Material supplied:
=== Begin Enclosure ===

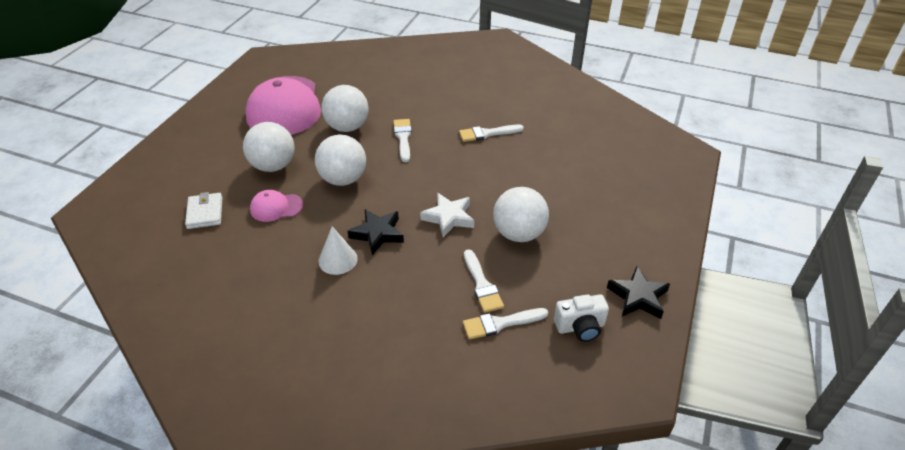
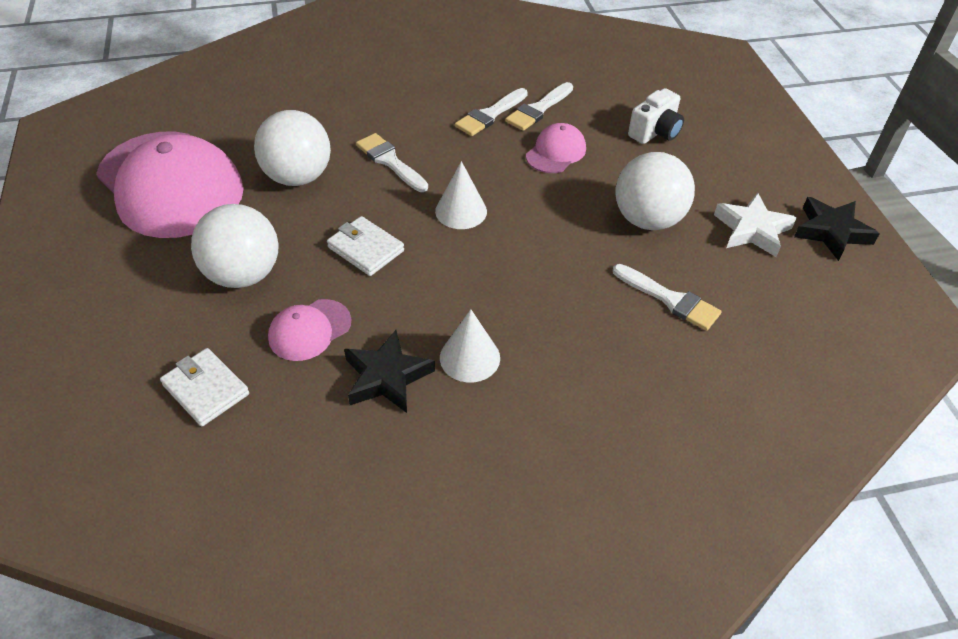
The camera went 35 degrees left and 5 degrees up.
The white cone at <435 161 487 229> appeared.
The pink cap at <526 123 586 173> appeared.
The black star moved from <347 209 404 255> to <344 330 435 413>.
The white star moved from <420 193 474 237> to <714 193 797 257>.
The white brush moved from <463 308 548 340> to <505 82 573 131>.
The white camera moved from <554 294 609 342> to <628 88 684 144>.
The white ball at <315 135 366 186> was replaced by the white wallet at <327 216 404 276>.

=== End Enclosure ===

Restate the data above word for word, omitting every picture.

Exercise answer:
The camera went 35 degrees left and 5 degrees up.
The white cone at <435 161 487 229> appeared.
The pink cap at <526 123 586 173> appeared.
The black star moved from <347 209 404 255> to <344 330 435 413>.
The white star moved from <420 193 474 237> to <714 193 797 257>.
The white brush moved from <463 308 548 340> to <505 82 573 131>.
The white camera moved from <554 294 609 342> to <628 88 684 144>.
The white ball at <315 135 366 186> was replaced by the white wallet at <327 216 404 276>.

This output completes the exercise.